— THE DATA —
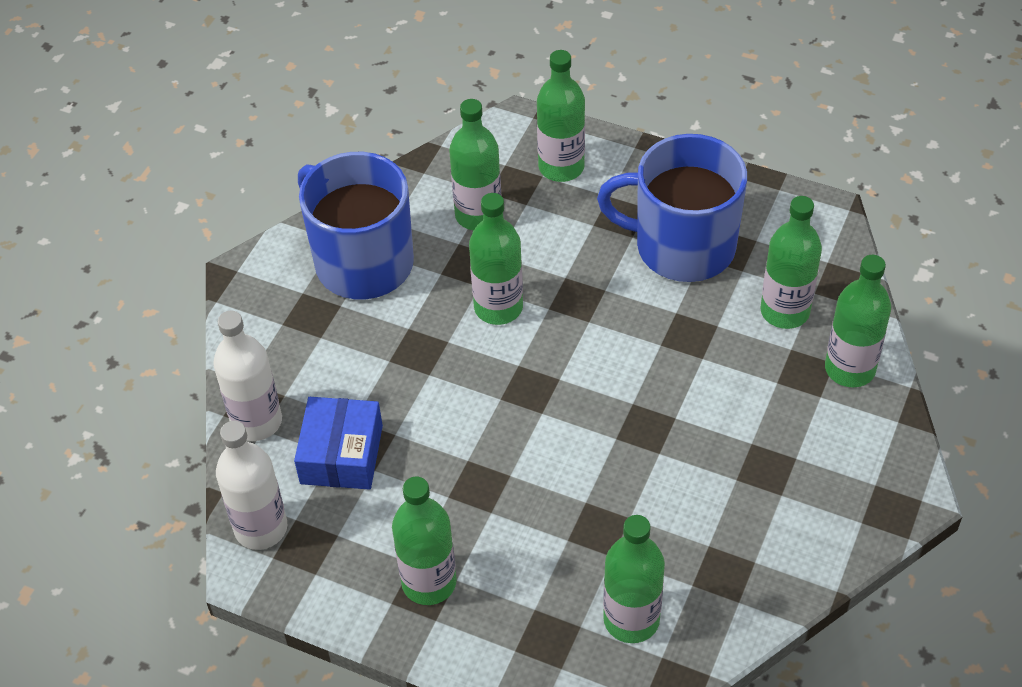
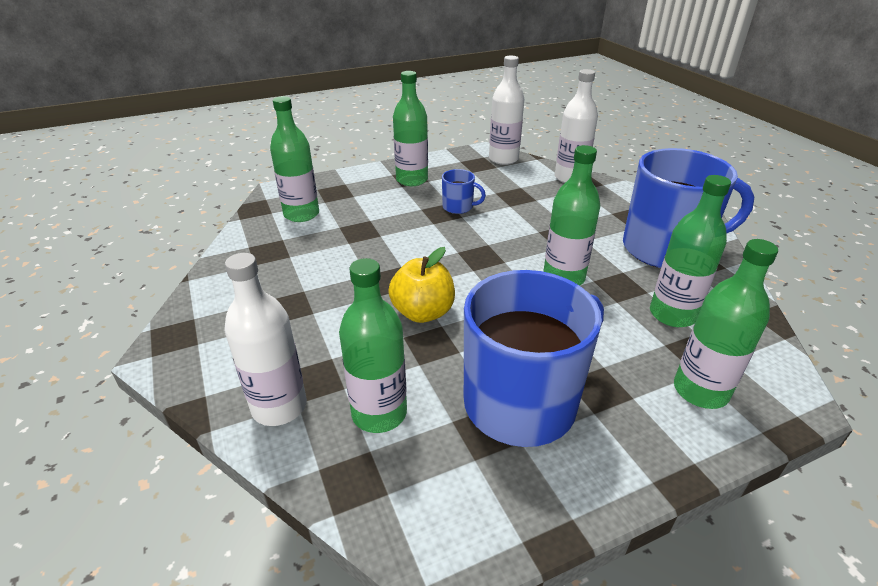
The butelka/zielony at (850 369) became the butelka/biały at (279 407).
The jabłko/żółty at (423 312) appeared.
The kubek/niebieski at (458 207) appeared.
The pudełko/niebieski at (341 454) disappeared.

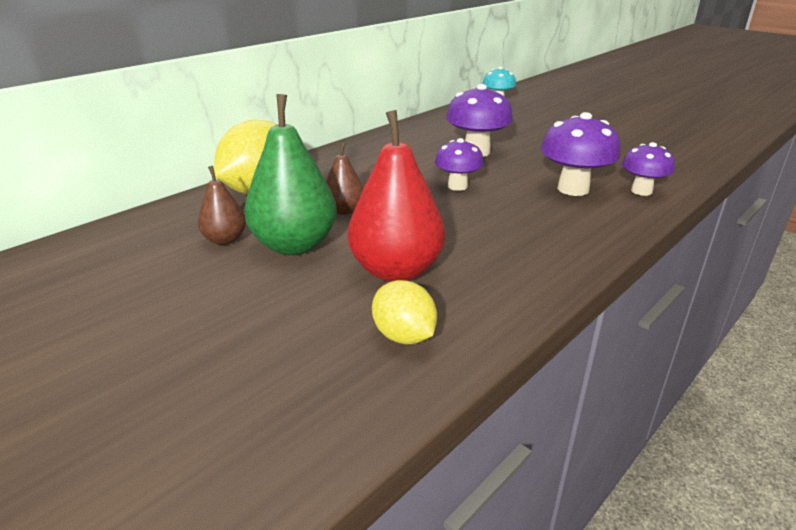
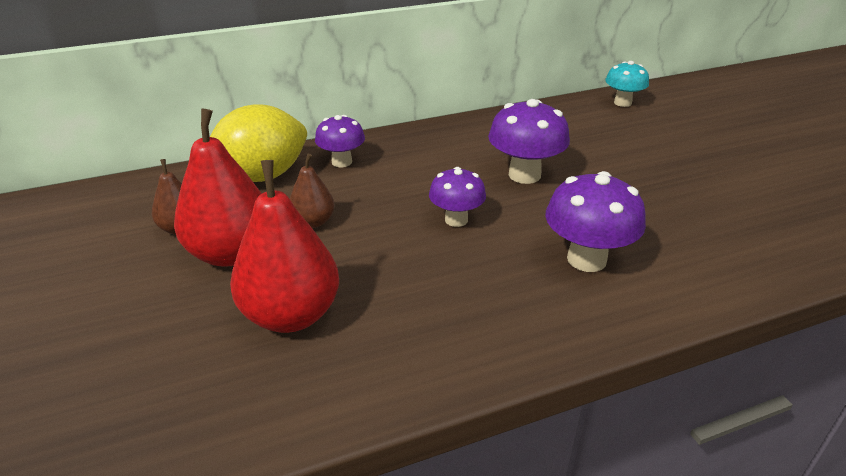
The gruszka/zielony at (295 245) became the gruszka/czerwony at (231 253).
The grzyb/fioletowy moved from (641 191) to (342 162).
The cytryna/żółty at (404 336) disappeared.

— TASK GOAL —
Pictures stay out; the entries above are to be output exactly as given.

— RESULT FOR THIS EXERCISE —
The butelka/zielony at (850 369) became the butelka/biały at (279 407).
The jabłko/żółty at (423 312) appeared.
The kubek/niebieski at (458 207) appeared.
The pudełko/niebieski at (341 454) disappeared.

The gruszka/zielony at (295 245) became the gruszka/czerwony at (231 253).
The grzyb/fioletowy moved from (641 191) to (342 162).
The cytryna/żółty at (404 336) disappeared.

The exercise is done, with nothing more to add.